*** Opening DATA TO EXAMINE ***
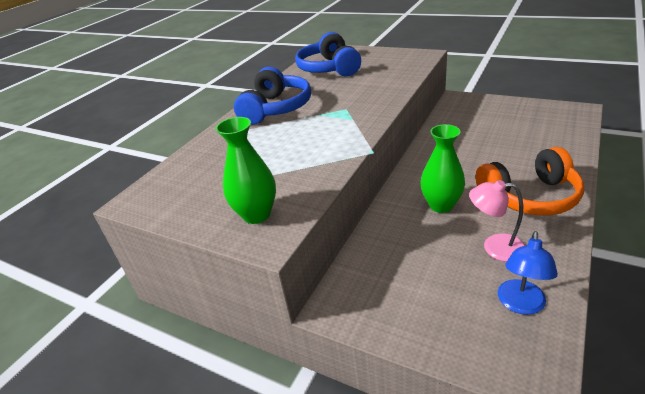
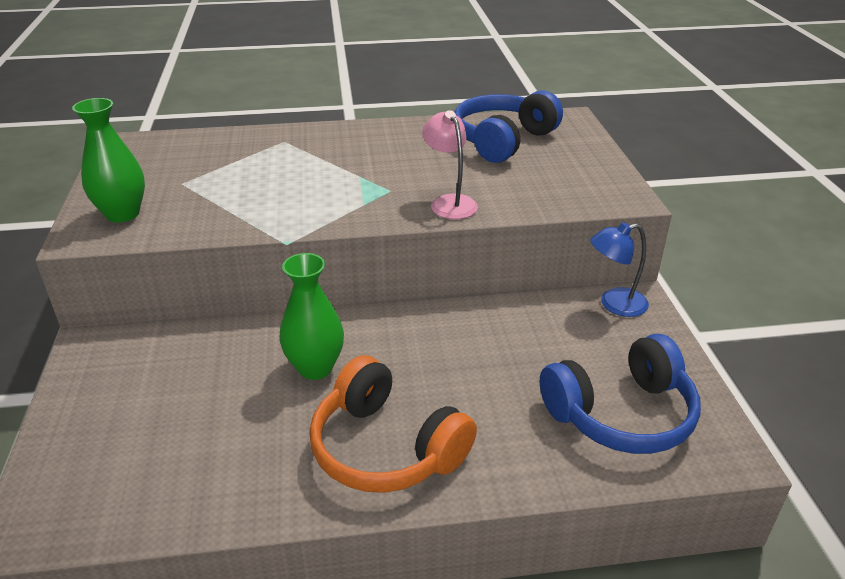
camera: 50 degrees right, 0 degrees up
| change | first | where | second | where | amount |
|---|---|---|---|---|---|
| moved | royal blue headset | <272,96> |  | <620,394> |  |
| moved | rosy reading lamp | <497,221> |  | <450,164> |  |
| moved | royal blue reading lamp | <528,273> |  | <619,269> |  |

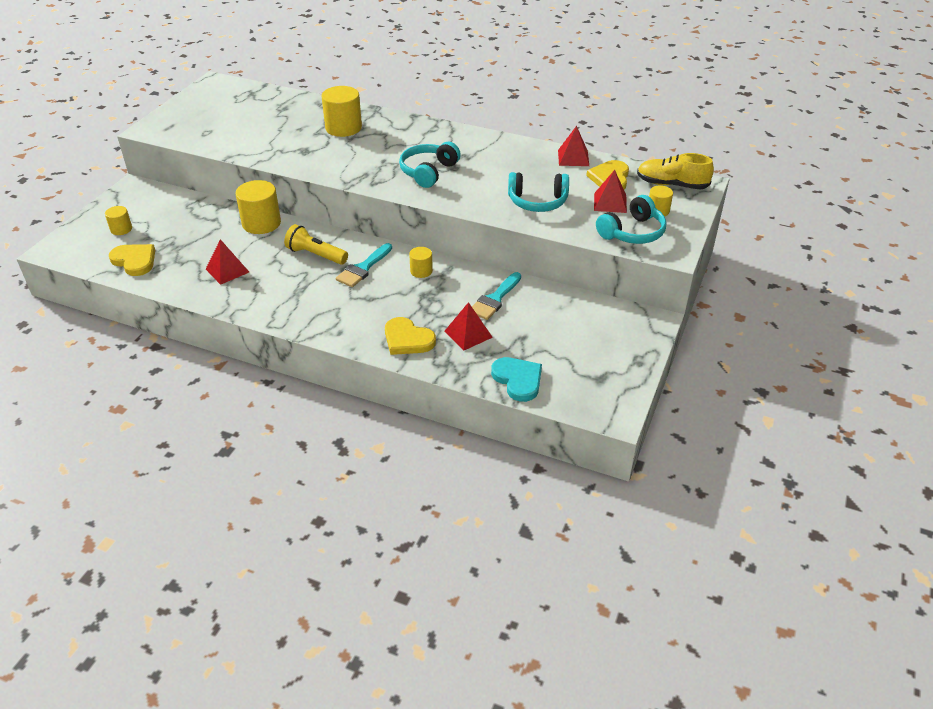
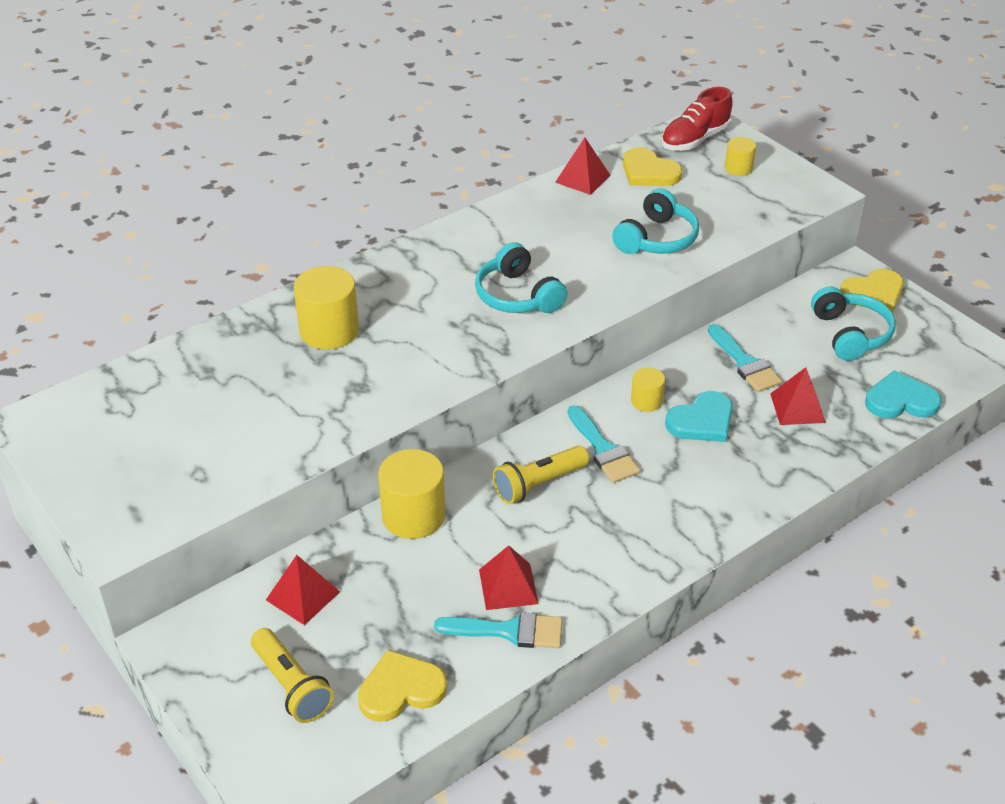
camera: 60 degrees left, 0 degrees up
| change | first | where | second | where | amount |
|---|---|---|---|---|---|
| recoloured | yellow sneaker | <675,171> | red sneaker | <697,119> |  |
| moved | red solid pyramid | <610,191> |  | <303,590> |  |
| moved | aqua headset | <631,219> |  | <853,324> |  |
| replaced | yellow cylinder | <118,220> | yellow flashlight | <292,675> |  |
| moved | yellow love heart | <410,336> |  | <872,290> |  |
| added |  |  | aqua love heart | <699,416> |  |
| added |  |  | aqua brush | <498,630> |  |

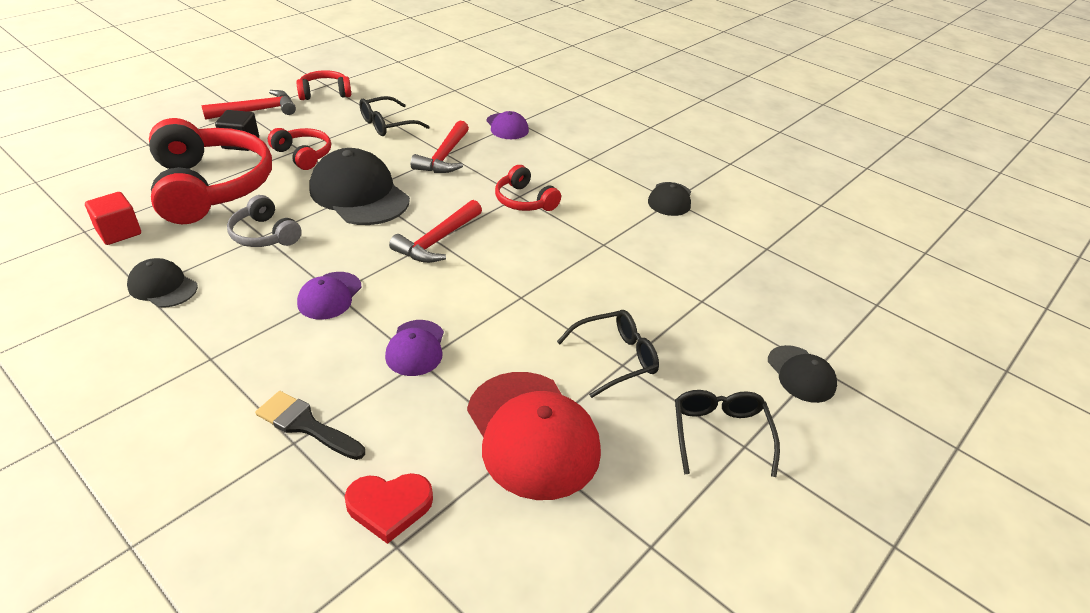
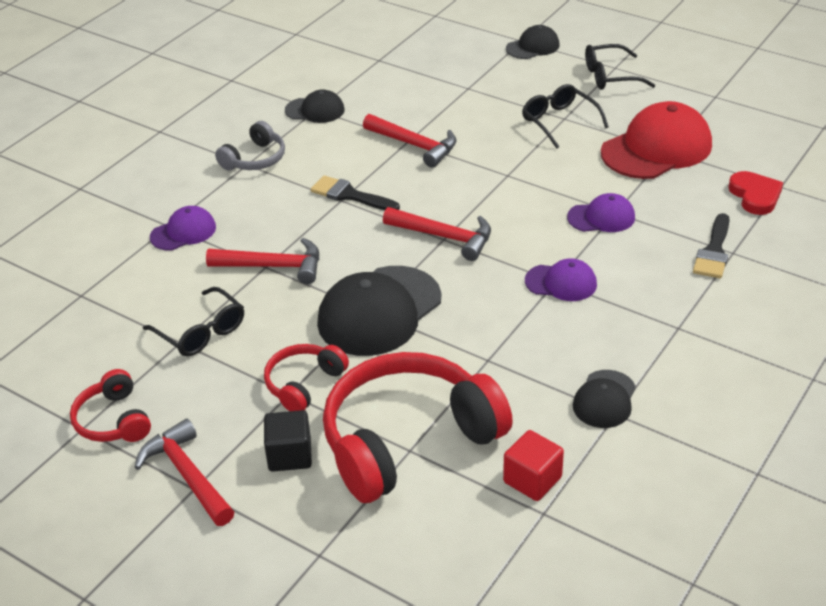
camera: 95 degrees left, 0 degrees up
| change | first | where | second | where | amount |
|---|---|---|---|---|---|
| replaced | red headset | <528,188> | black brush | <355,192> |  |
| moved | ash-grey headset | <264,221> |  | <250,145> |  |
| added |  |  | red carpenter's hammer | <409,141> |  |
*** Closing DATA TO EXAMINE ***
YOUR OBJECTIVE: For the word "added", tally the lines above that hold it and answer with the number alone.

RESULT OF THIS TASK: 3